# [What this task involves]
Beginning with the line where "[112, 184, 173, 247]" appears, set down each line exactly until the records below end, and omit the pictures.

Object transformation records
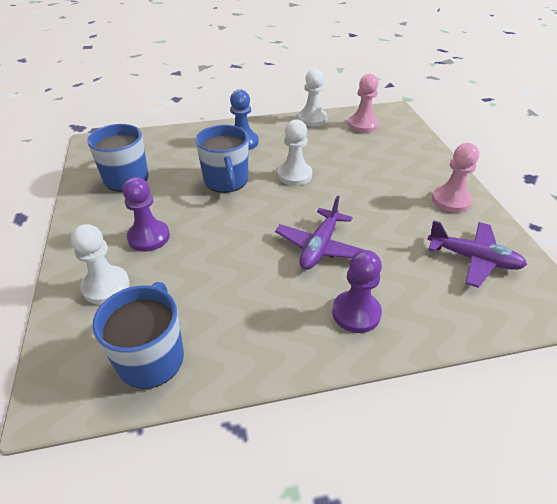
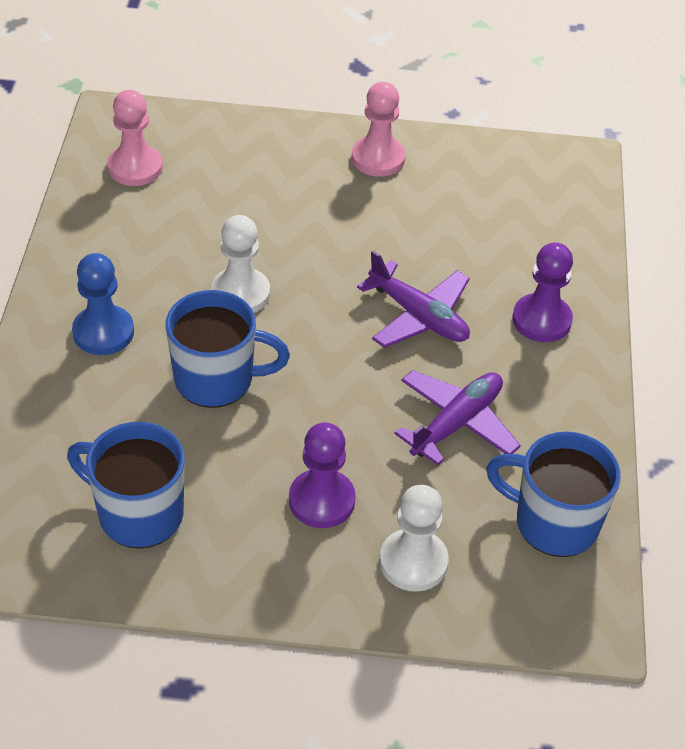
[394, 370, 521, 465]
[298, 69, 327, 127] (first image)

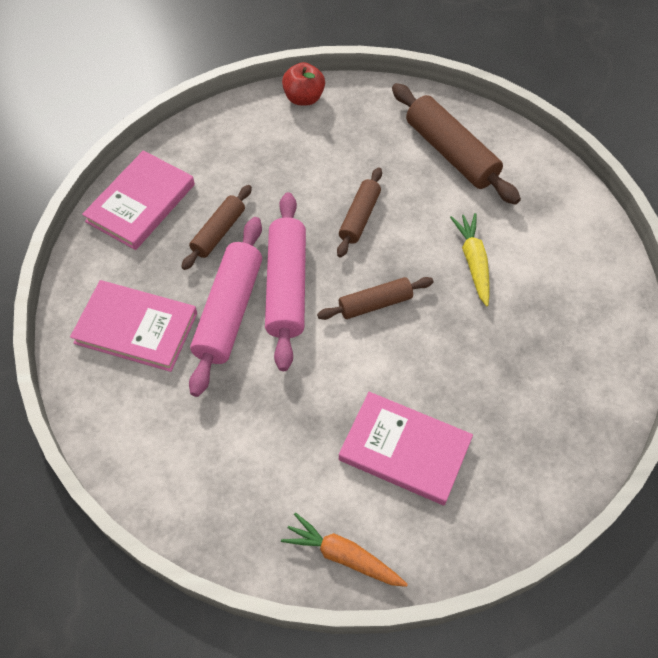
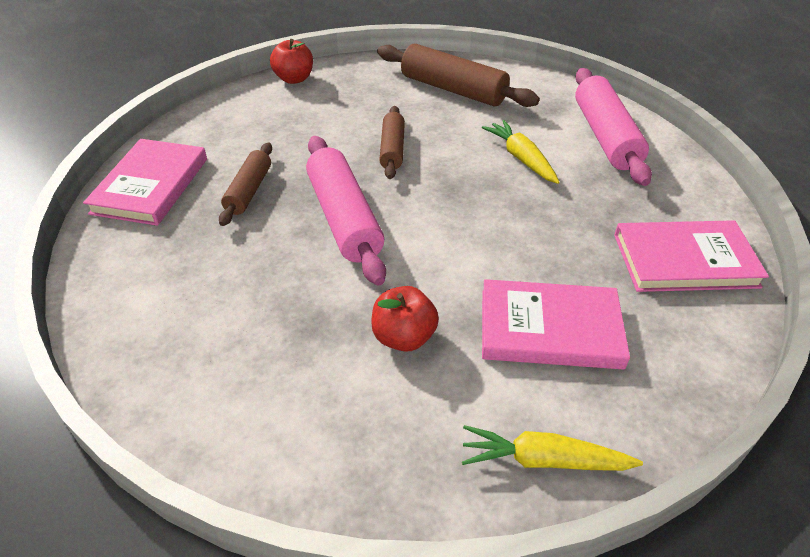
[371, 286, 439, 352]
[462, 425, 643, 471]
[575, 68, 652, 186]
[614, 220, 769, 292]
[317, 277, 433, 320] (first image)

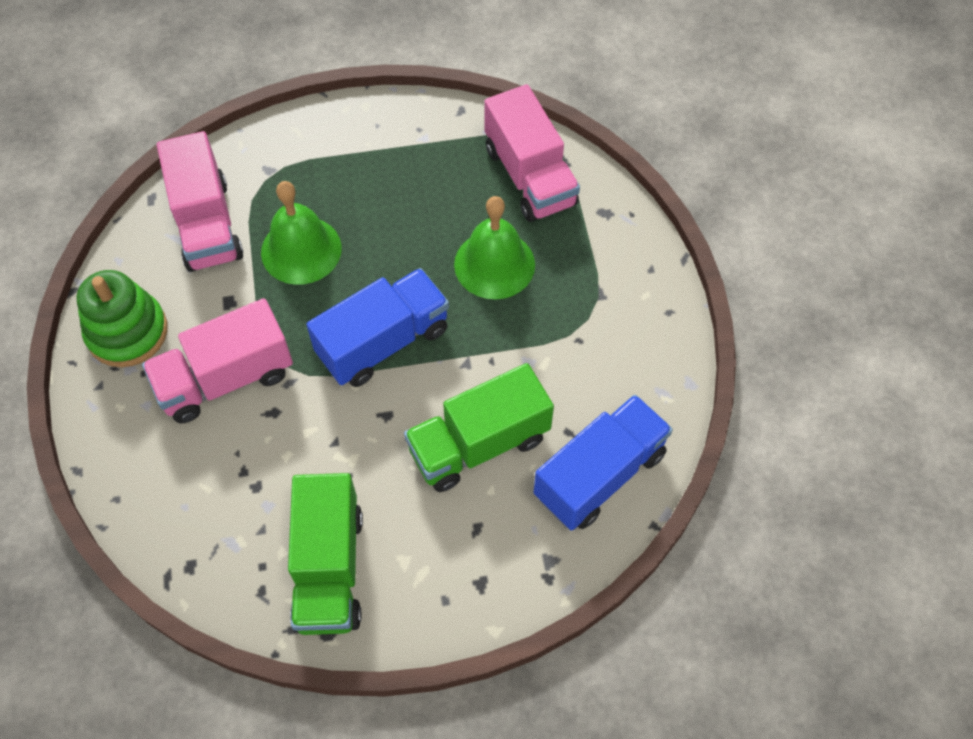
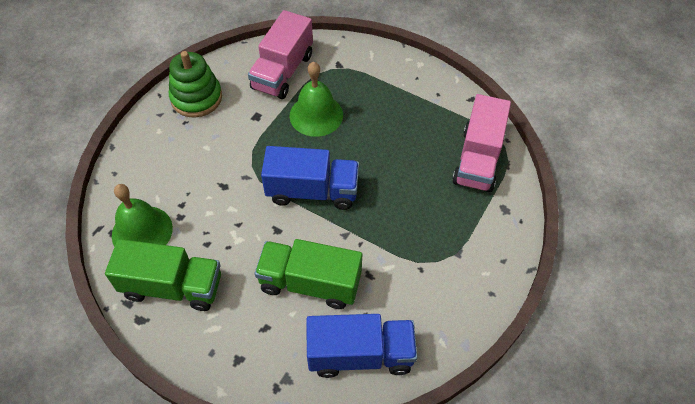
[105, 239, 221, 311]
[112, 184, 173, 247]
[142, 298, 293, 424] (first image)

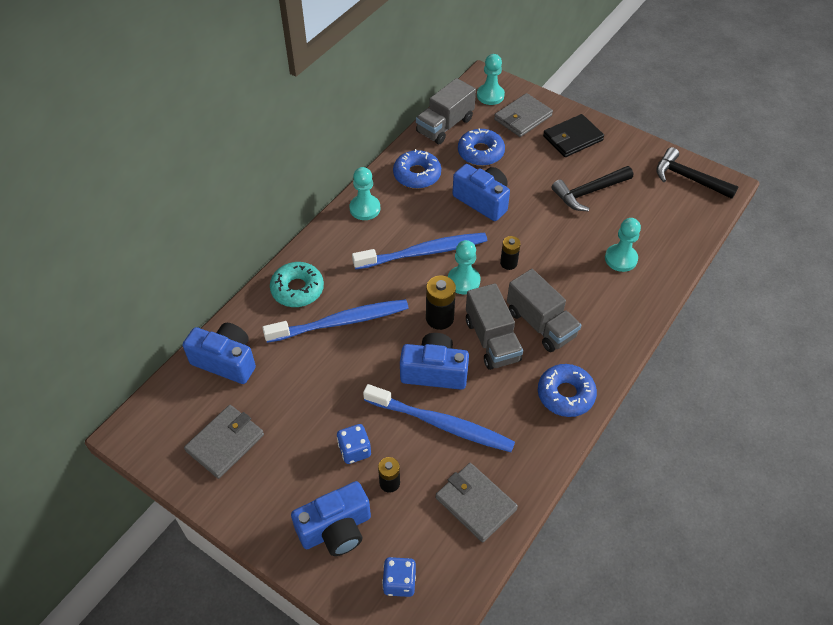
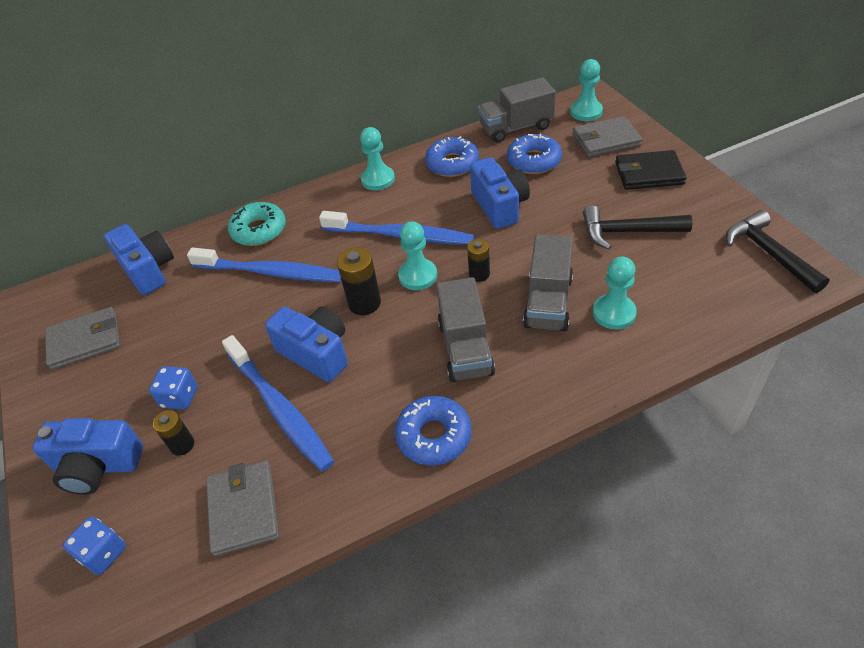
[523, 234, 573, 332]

# [Task result]
[112, 184, 173, 247]
[142, 298, 293, 424] (first image)

[523, 234, 573, 332]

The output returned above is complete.